*** Begin section ***

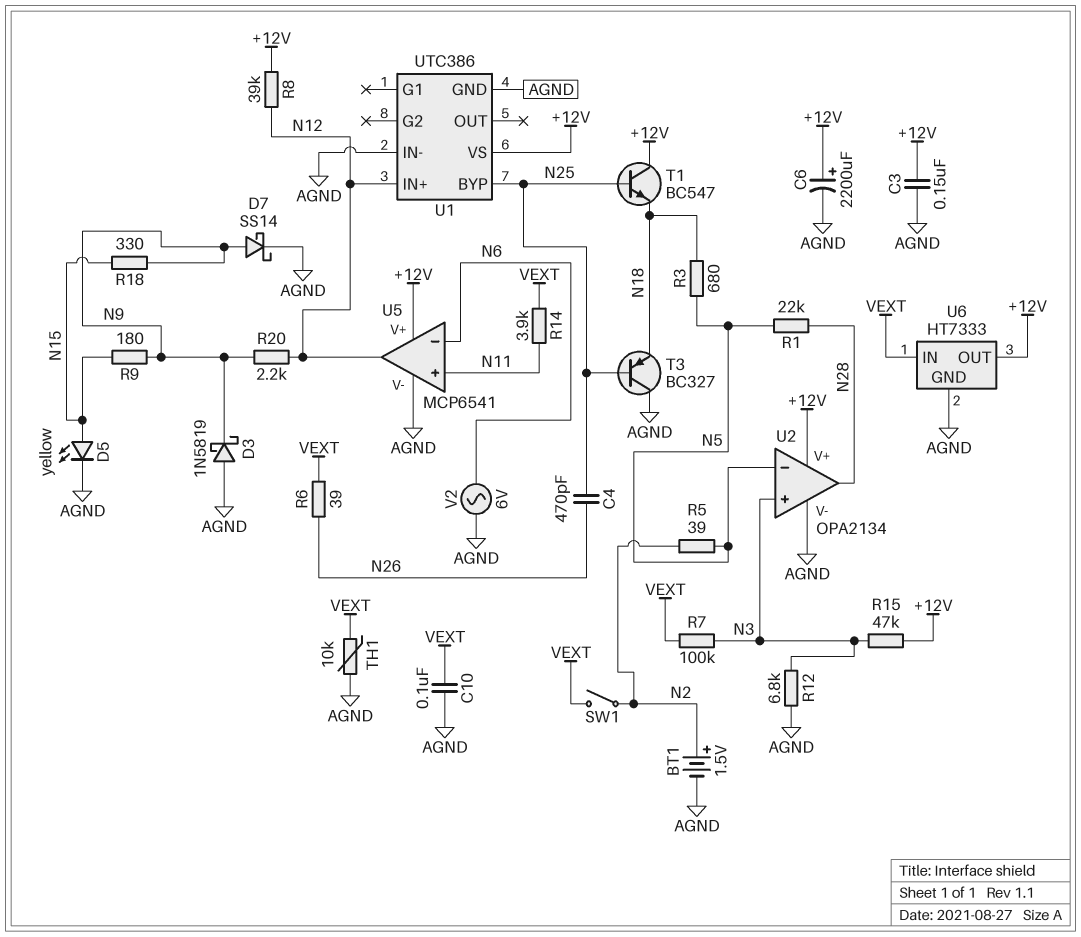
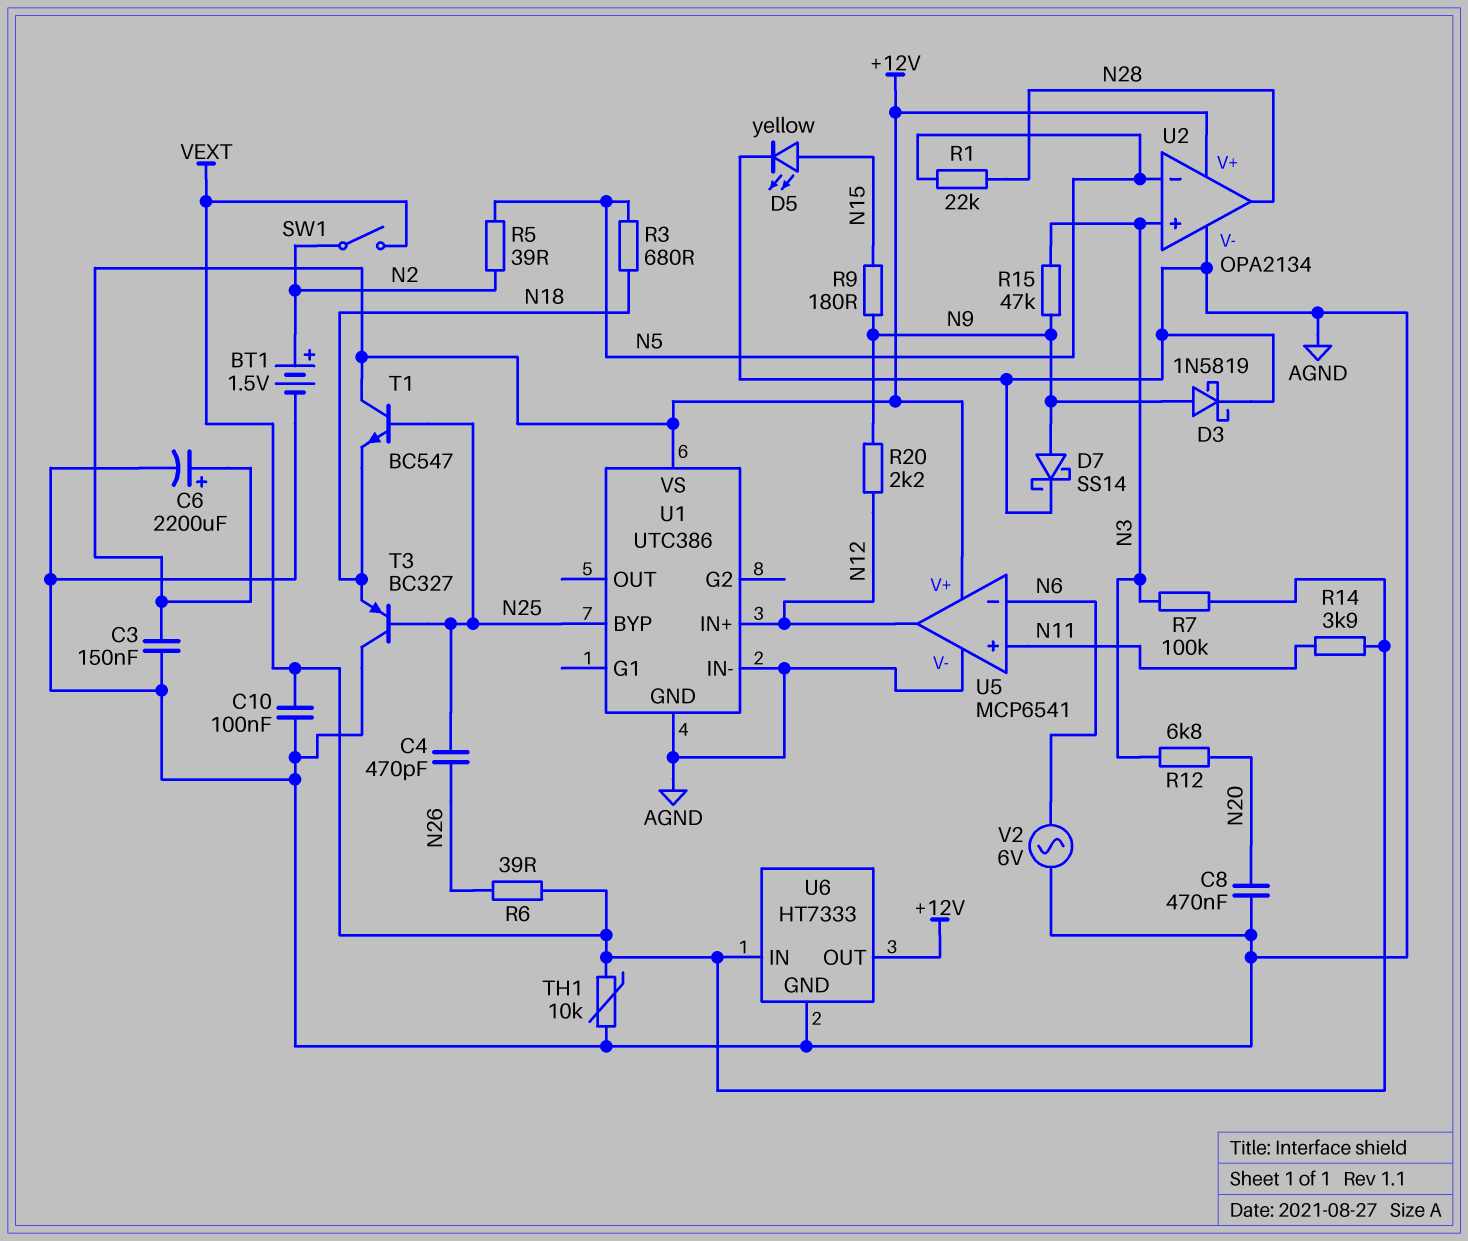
C8: none -> 470nF (AGND, N20)
D3: schottky 1N5819 (A AGND, K N9) -> schottky 1N5819 (A N9, K AGND)
R8: 39k (+12V, N12) -> none
R12: 6.8k (AGND, N3) -> 6.8k (N3, N20)
R15: 47k (+12V, N3) -> 47k (N3, N9)
R18: 330 (N9, N15) -> none

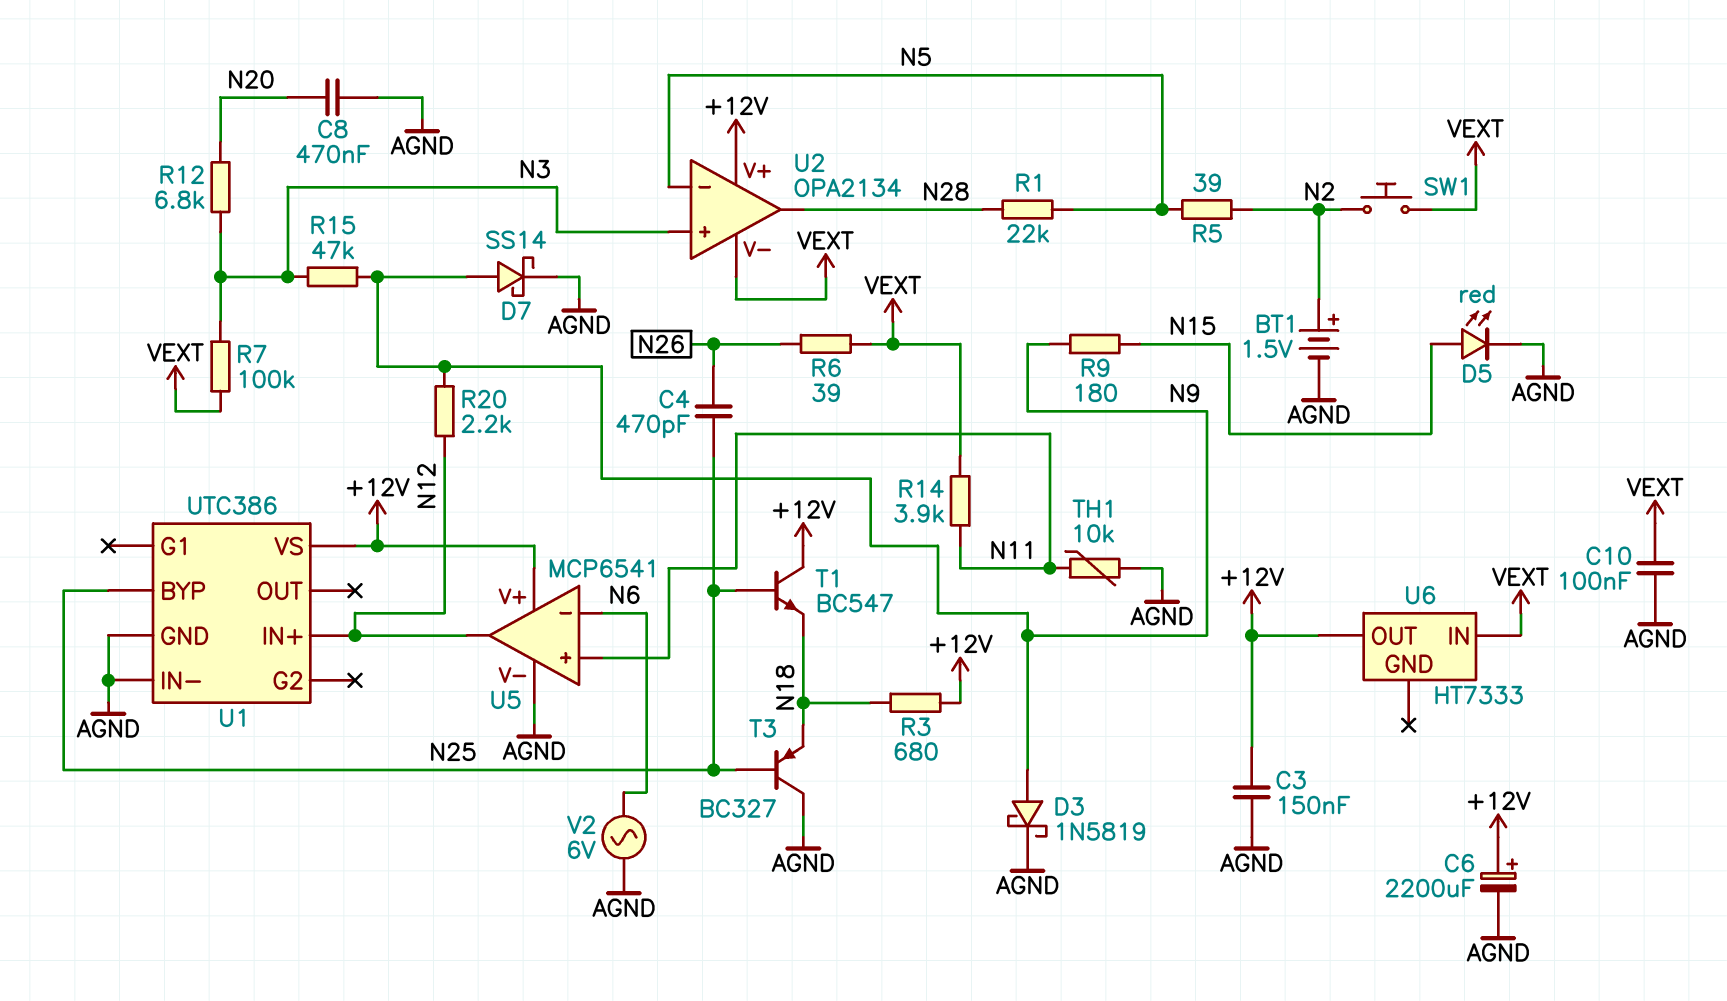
D5: LED yellow (A N15, K AGND) -> LED red (A N15, K AGND)
R3: 680 (N5, N18) -> 680 (+12V, N18)
SW1: switch (N2, VEXT) -> button (N2, VEXT)
TH1: 10k (AGND, VEXT) -> 10k (AGND, N11)
U2 pin V-: AGND -> VEXT
U6 pin GND: AGND -> none

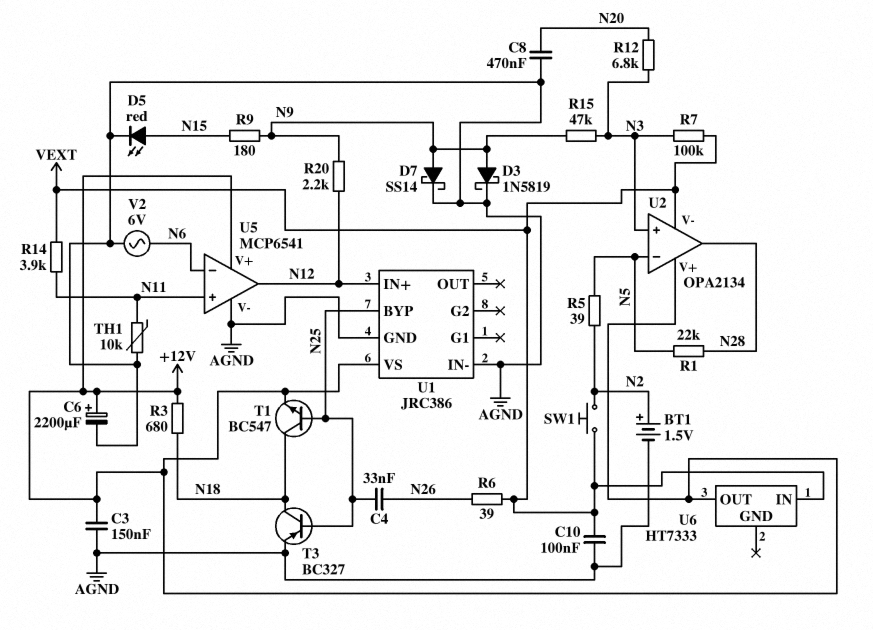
C4: 470pF (N25, N26) -> 33nF (N25, N26)
T1: NPN BC547 (B N25, C +12V, E N18) -> NPN BC547 (B N25, C N18, E +12V)
T3: PNP BC327 (B N25, C AGND, E N18) -> PNP BC327 (B N25, C N18, E AGND)
U1: UTC386 -> JRC386

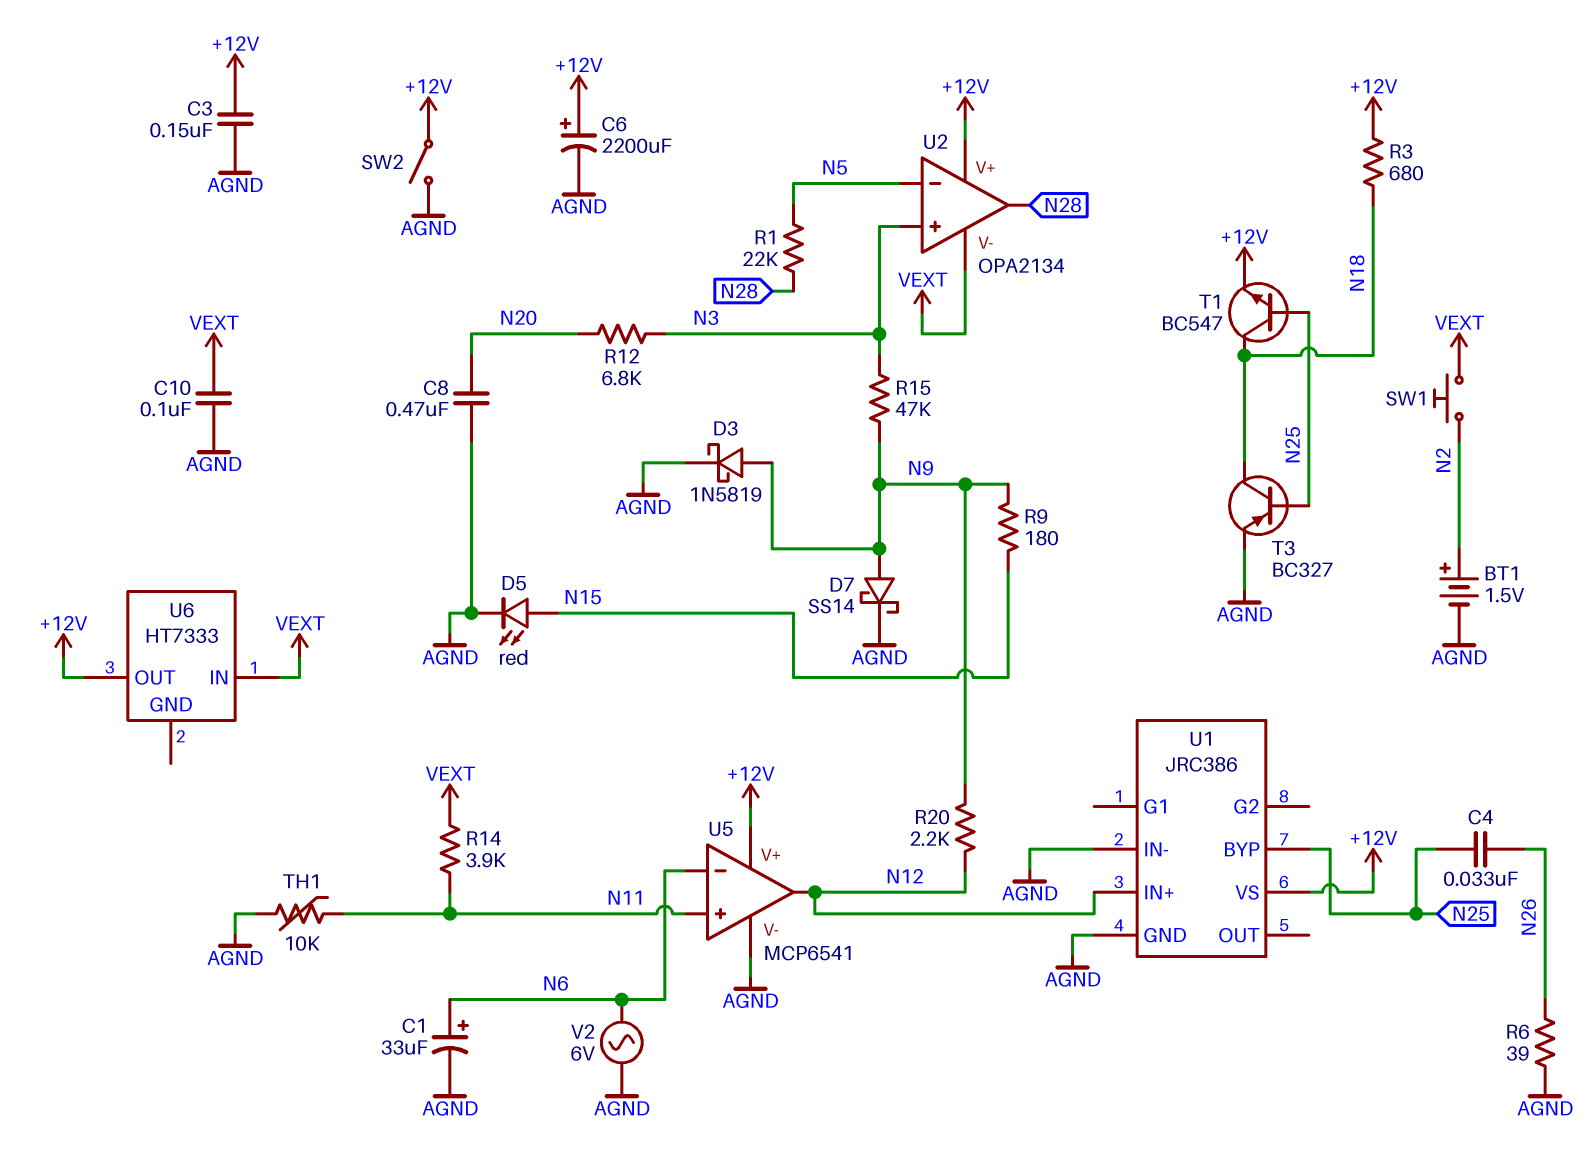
C1: none -> 33uF (plus N6, minus AGND)
R5: 39 (N2, N5) -> none
R6: 39 (N26, VEXT) -> 39 (AGND, N26)
R7: 100k (N3, VEXT) -> none
SW2: none -> switch (+12V, AGND)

*** End section ***

## What you should do
Repeat all the records exactly, images excluded.

## Exercise solution
C8: none -> 470nF (AGND, N20)
D3: schottky 1N5819 (A AGND, K N9) -> schottky 1N5819 (A N9, K AGND)
R8: 39k (+12V, N12) -> none
R12: 6.8k (AGND, N3) -> 6.8k (N3, N20)
R15: 47k (+12V, N3) -> 47k (N3, N9)
R18: 330 (N9, N15) -> none

D5: LED yellow (A N15, K AGND) -> LED red (A N15, K AGND)
R3: 680 (N5, N18) -> 680 (+12V, N18)
SW1: switch (N2, VEXT) -> button (N2, VEXT)
TH1: 10k (AGND, VEXT) -> 10k (AGND, N11)
U2 pin V-: AGND -> VEXT
U6 pin GND: AGND -> none

C4: 470pF (N25, N26) -> 33nF (N25, N26)
T1: NPN BC547 (B N25, C +12V, E N18) -> NPN BC547 (B N25, C N18, E +12V)
T3: PNP BC327 (B N25, C AGND, E N18) -> PNP BC327 (B N25, C N18, E AGND)
U1: UTC386 -> JRC386

C1: none -> 33uF (plus N6, minus AGND)
R5: 39 (N2, N5) -> none
R6: 39 (N26, VEXT) -> 39 (AGND, N26)
R7: 100k (N3, VEXT) -> none
SW2: none -> switch (+12V, AGND)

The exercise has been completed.